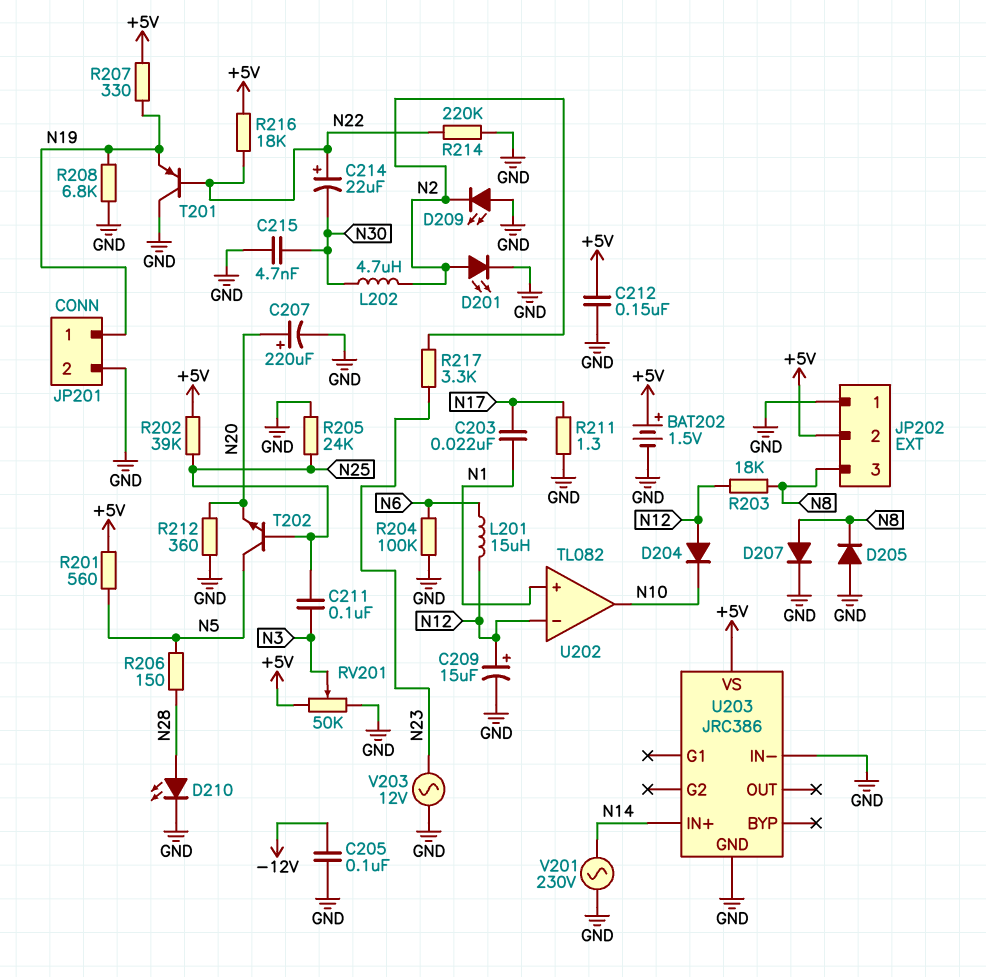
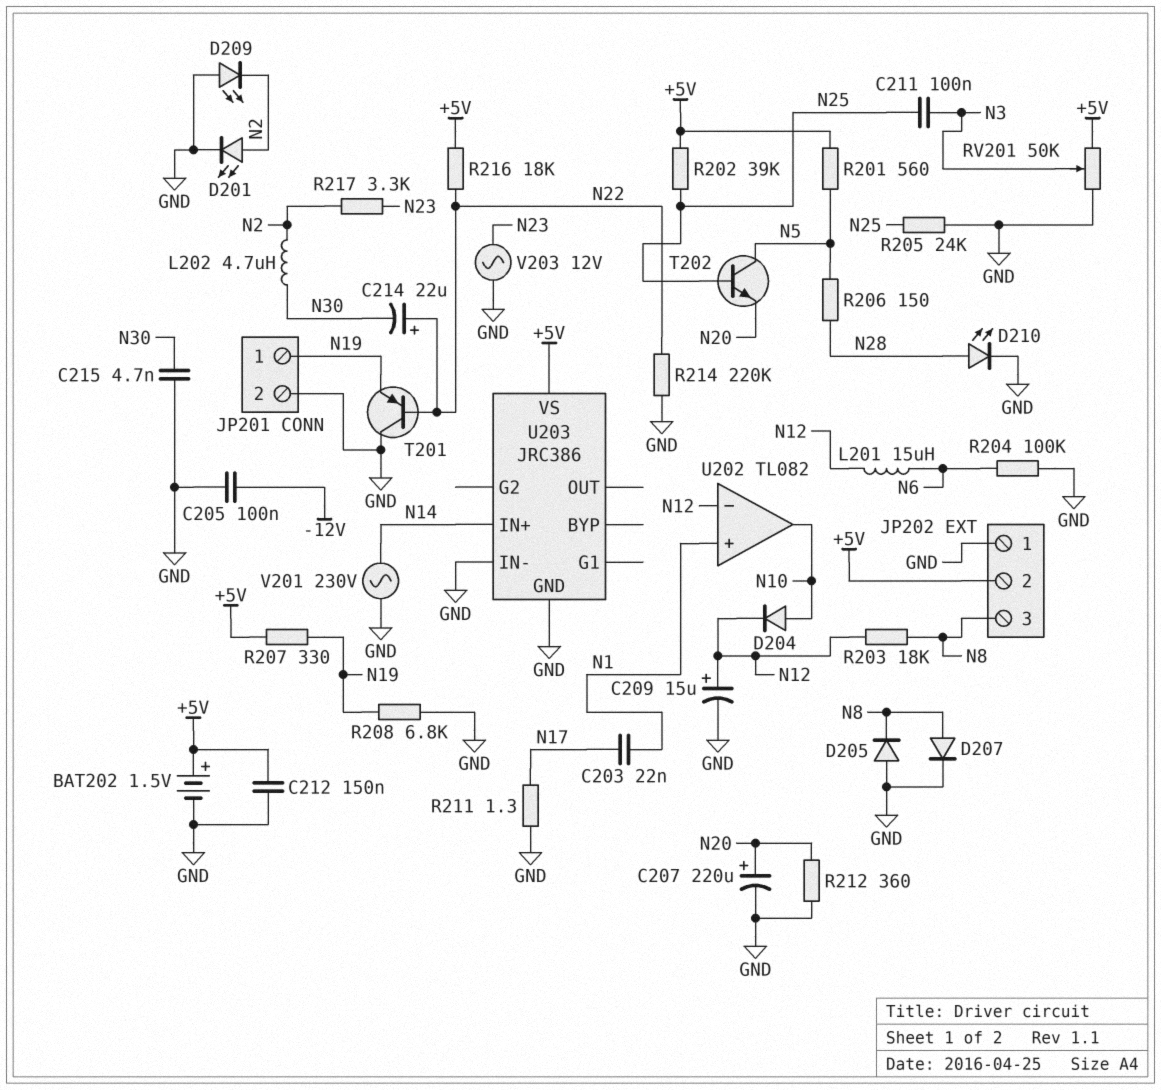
D204: diode (A N12, K N10) -> diode (A N10, K N12)

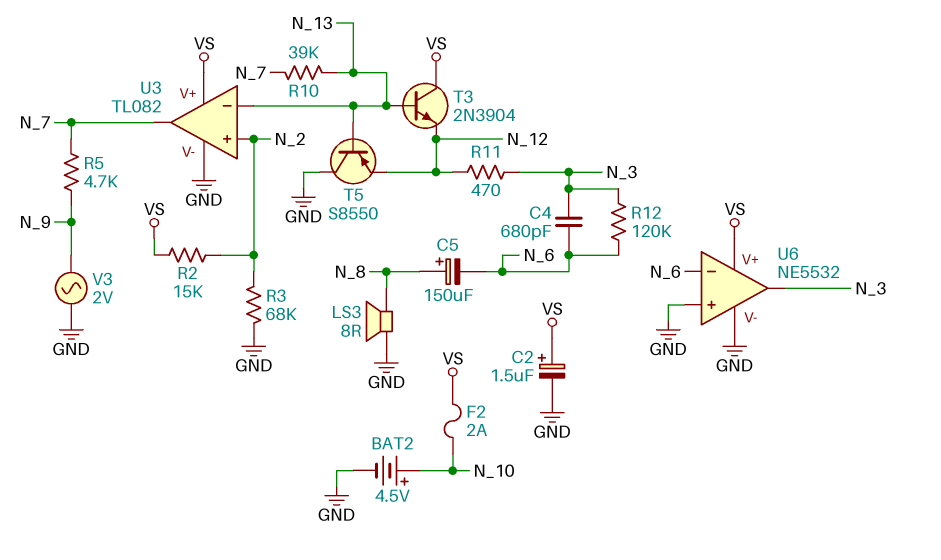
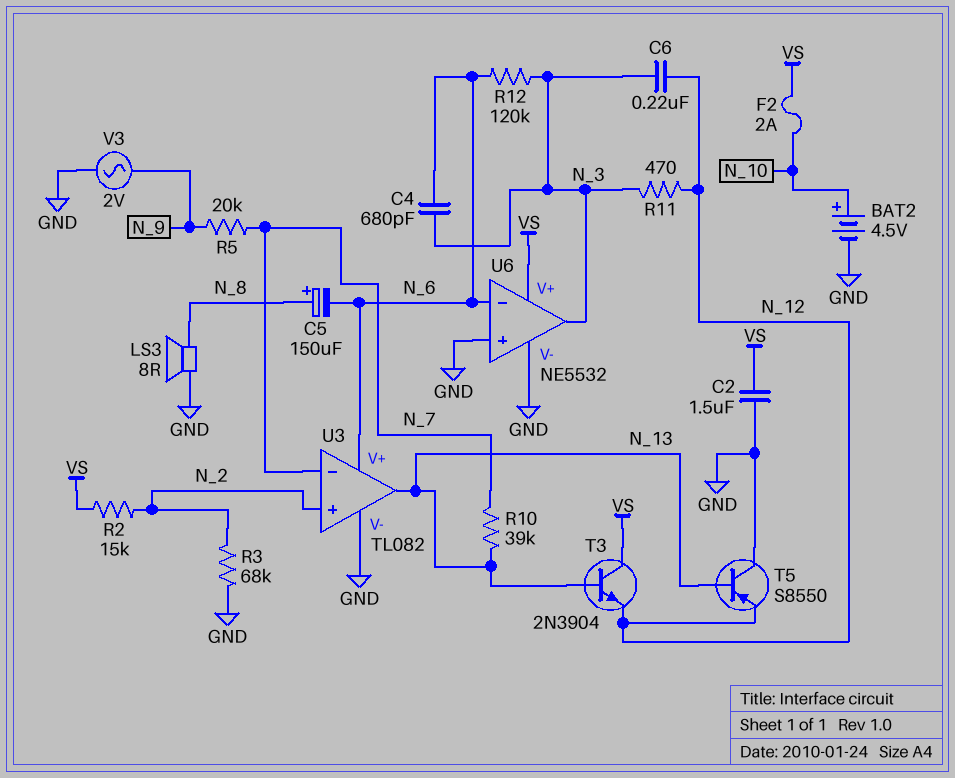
C2: 1.5uF (plus VS, minus GND) -> 1.5uF (GND, VS)
C6: none -> 220nF (N_3, N_12)
R5: 4.7k (N_7, N_9) -> 20k (N_7, N_9)
U3 pin V+: VS -> N_6
U3 pin in-: N_13 -> N_7
U3 pin out: N_7 -> N_13

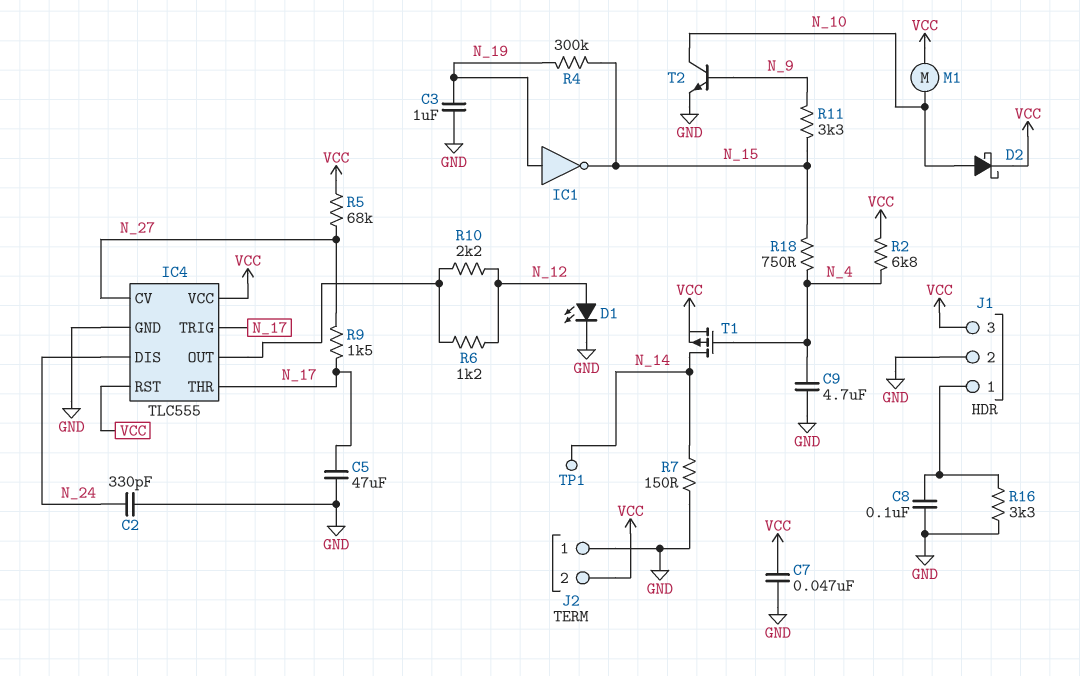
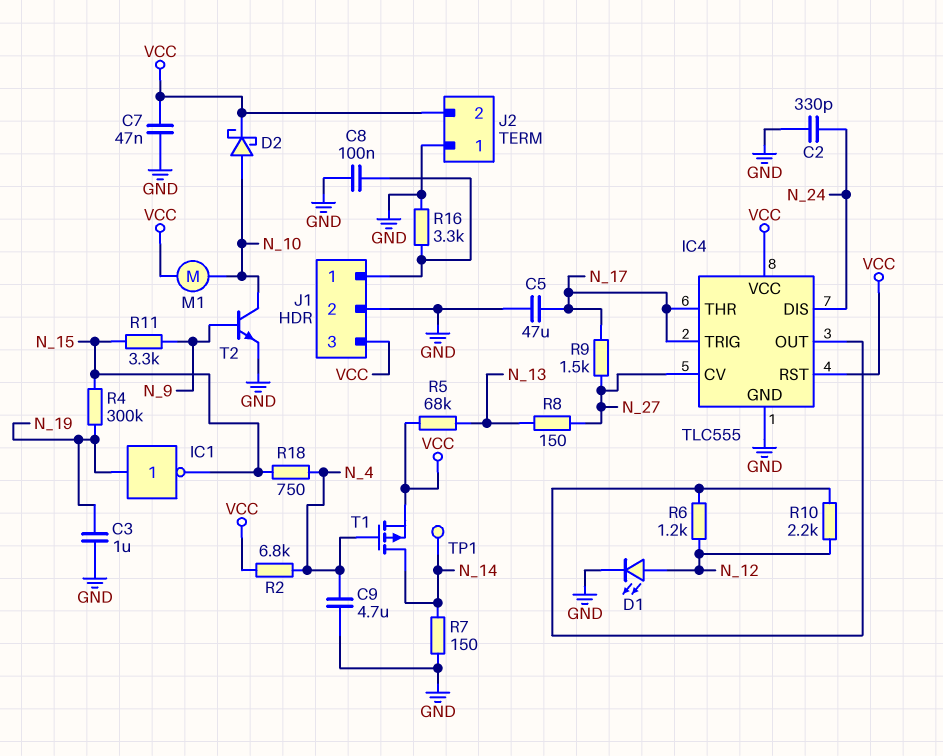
R5: 68k (N_27, VCC) -> 68k (N_13, VCC)
R8: none -> 150 (N_13, N_27)

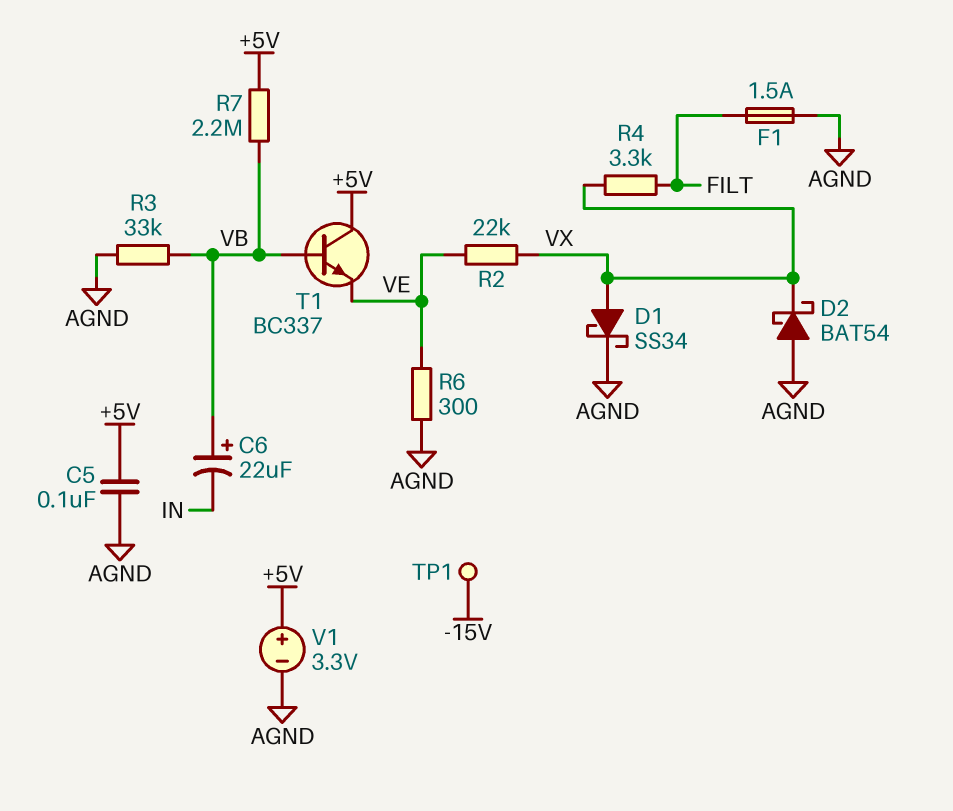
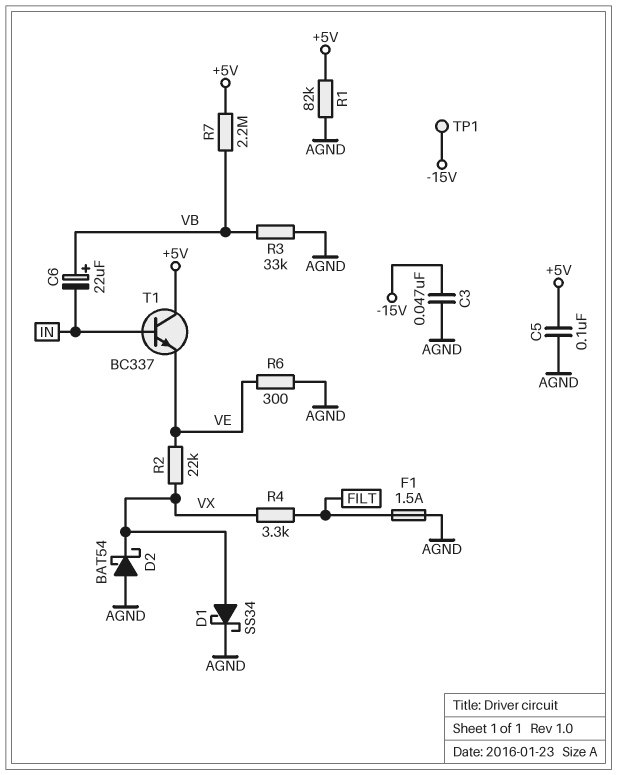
C3: none -> 47nF (-15V, AGND)
R1: none -> 82k (+5V, AGND)
T1: NPN BC337 (B VB, C +5V, E VE) -> NPN BC337 (B IN, C +5V, E VE)
V1: 3.3V (plus +5V, minus AGND) -> none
================
What is expected - Pull each line that includes the word "plus" out of the material above.

Reply -
C2: 1.5uF (plus VS, minus GND) -> 1.5uF (GND, VS)
V1: 3.3V (plus +5V, minus AGND) -> none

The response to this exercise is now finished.